**** SOURCE INFORMATION
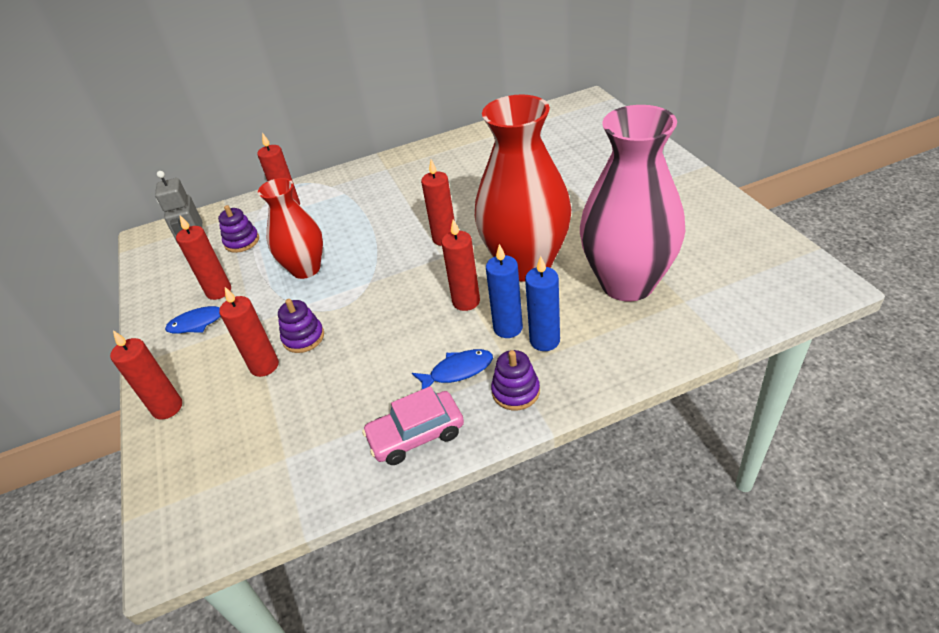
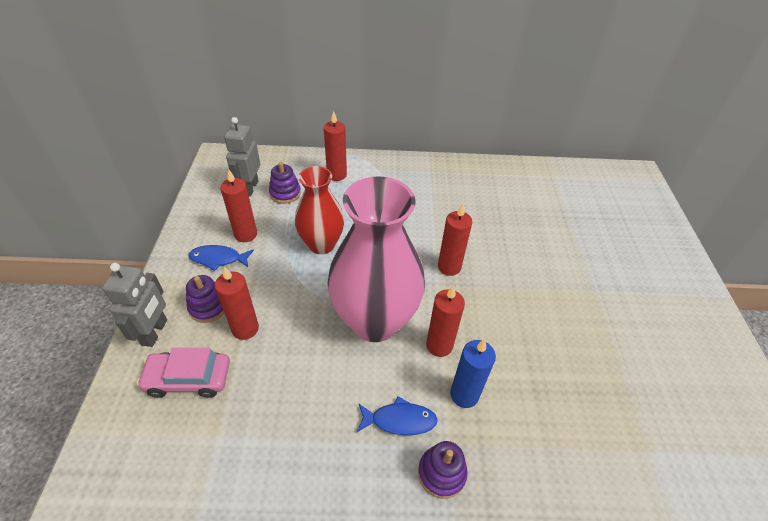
camera: 15 degrees right, 5 degrees up
red candle [110,331,182,419] -> grey robot [102,263,167,347]
purple stacking toy [278,299,324,353] -> purple stacking toy moved to [186,275,224,323]
pink car [362,386,464,465] -> pink car moved to [137,347,230,398]
red vase [475,95,571,282] -> none
blue candle [525,256,560,351] -> none
pink vase [580,105,685,301] -> pink vase moved to [328,176,425,342]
********
DESCRIPTION OF THE TASK:
For every line above that includes the word "moved", return the line.

RESULT:
purple stacking toy [278,299,324,353] -> purple stacking toy moved to [186,275,224,323]
pink car [362,386,464,465] -> pink car moved to [137,347,230,398]
pink vase [580,105,685,301] -> pink vase moved to [328,176,425,342]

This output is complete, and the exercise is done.